"""
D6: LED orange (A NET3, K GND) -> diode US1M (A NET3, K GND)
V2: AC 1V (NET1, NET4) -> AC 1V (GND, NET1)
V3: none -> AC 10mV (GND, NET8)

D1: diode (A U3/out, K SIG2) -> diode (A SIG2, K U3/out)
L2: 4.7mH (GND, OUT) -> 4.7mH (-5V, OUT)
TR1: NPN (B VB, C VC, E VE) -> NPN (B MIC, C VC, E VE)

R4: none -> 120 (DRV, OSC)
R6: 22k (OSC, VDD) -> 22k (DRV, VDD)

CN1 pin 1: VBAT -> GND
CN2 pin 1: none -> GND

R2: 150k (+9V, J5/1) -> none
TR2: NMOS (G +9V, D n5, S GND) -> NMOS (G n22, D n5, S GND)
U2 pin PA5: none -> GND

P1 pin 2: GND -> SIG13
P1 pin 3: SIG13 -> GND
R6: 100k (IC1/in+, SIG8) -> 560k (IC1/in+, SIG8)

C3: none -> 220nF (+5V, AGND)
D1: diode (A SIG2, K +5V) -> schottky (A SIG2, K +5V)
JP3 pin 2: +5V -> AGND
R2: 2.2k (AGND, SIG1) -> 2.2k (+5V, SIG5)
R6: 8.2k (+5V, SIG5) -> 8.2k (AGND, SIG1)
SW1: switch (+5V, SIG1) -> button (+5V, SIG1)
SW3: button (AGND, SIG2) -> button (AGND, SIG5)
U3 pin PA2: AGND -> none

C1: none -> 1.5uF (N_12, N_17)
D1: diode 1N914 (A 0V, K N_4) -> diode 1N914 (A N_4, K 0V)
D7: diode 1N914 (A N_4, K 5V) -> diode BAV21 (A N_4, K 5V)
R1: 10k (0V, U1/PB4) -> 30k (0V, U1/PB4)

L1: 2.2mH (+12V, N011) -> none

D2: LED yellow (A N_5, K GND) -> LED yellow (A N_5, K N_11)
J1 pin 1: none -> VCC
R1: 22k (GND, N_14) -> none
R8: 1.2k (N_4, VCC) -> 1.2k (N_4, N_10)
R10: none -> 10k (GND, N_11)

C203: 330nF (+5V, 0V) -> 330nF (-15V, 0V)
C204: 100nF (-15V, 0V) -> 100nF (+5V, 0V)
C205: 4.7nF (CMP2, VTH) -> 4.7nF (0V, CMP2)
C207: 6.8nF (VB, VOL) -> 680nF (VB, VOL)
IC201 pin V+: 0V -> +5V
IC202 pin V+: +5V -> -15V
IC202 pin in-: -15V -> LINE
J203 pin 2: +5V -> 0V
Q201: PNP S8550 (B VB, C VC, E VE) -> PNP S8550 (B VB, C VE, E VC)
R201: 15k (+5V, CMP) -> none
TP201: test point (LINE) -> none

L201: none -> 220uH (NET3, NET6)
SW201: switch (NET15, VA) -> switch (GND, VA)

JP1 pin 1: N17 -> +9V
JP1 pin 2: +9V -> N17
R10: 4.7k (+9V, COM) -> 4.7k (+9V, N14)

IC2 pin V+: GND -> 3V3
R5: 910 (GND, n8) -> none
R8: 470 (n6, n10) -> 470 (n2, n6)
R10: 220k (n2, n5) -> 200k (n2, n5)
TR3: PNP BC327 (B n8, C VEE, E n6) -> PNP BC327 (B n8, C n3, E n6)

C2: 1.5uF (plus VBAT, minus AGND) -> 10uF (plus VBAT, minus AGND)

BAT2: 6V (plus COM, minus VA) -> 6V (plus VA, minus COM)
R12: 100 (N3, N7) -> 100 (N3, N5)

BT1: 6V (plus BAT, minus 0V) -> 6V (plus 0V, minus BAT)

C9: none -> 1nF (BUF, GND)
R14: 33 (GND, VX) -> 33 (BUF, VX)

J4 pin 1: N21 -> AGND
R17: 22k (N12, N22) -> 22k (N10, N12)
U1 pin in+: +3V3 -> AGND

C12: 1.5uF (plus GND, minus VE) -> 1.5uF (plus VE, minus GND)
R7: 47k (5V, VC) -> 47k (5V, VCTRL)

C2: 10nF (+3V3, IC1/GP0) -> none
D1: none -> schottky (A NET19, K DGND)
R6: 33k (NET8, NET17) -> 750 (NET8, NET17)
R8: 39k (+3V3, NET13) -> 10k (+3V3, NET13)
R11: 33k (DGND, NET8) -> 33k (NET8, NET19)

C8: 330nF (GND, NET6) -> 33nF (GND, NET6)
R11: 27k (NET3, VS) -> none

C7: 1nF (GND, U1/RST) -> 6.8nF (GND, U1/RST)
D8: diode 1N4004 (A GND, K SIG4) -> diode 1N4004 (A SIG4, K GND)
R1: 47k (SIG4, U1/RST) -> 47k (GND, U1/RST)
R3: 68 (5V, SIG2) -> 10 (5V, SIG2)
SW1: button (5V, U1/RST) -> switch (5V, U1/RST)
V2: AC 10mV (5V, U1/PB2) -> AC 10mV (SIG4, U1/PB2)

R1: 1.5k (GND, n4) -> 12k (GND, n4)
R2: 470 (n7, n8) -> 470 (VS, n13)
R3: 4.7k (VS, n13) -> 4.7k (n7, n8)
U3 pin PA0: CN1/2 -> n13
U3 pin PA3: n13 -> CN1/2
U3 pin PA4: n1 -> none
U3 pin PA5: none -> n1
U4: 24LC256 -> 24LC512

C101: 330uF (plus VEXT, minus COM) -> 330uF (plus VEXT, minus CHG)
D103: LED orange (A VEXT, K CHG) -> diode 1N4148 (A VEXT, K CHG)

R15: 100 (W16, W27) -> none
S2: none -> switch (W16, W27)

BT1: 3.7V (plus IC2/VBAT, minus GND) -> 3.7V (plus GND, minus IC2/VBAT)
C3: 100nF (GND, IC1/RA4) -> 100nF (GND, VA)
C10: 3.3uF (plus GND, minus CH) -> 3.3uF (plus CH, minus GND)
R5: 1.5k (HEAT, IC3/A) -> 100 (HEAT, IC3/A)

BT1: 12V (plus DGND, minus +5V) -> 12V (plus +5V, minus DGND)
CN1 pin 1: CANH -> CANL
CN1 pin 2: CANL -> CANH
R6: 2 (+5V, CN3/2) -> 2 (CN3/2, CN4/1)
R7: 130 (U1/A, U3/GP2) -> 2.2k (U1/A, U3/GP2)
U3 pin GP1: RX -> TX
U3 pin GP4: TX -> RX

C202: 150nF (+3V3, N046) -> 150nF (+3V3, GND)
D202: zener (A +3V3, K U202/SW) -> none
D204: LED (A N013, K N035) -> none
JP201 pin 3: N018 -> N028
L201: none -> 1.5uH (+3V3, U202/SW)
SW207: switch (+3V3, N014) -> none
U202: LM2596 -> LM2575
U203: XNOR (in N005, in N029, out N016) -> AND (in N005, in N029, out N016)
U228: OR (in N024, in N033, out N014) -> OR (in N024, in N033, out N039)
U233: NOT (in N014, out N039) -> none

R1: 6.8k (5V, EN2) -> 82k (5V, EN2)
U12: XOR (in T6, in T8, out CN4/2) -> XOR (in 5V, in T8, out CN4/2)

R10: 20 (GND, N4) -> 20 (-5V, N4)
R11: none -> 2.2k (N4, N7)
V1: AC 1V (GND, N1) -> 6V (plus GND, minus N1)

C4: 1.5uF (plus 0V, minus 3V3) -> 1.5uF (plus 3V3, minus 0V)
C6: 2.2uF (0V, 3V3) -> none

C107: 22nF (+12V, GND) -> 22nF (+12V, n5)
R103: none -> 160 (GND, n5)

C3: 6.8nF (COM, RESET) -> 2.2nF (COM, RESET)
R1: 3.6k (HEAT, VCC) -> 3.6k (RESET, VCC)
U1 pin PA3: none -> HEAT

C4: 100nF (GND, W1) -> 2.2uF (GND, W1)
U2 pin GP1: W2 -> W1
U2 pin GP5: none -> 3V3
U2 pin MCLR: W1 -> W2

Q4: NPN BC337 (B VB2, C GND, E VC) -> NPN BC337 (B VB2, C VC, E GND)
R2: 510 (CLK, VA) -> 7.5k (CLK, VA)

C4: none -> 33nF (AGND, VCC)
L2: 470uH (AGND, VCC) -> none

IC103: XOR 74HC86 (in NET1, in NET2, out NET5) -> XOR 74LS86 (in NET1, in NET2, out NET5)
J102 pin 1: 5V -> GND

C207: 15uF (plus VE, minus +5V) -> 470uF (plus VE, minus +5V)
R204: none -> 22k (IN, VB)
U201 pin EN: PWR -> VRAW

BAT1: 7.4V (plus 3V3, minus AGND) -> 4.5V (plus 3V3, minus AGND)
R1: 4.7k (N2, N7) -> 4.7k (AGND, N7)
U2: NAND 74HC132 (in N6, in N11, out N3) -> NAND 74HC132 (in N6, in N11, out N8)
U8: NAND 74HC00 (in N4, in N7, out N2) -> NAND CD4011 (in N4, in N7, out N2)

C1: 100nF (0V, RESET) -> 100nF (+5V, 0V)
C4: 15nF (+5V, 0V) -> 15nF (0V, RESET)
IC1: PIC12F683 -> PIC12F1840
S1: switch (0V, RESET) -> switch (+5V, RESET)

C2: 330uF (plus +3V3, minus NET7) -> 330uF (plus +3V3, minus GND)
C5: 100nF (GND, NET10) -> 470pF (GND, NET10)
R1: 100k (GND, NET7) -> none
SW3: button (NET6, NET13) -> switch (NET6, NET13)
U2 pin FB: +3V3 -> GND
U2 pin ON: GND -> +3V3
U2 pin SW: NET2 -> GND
"""
Assignment: Search the material above for "RESET". Copy each line that has it.

Answer space:
C3: 6.8nF (COM, RESET) -> 2.2nF (COM, RESET)
R1: 3.6k (HEAT, VCC) -> 3.6k (RESET, VCC)
C1: 100nF (0V, RESET) -> 100nF (+5V, 0V)
C4: 15nF (+5V, 0V) -> 15nF (0V, RESET)
S1: switch (0V, RESET) -> switch (+5V, RESET)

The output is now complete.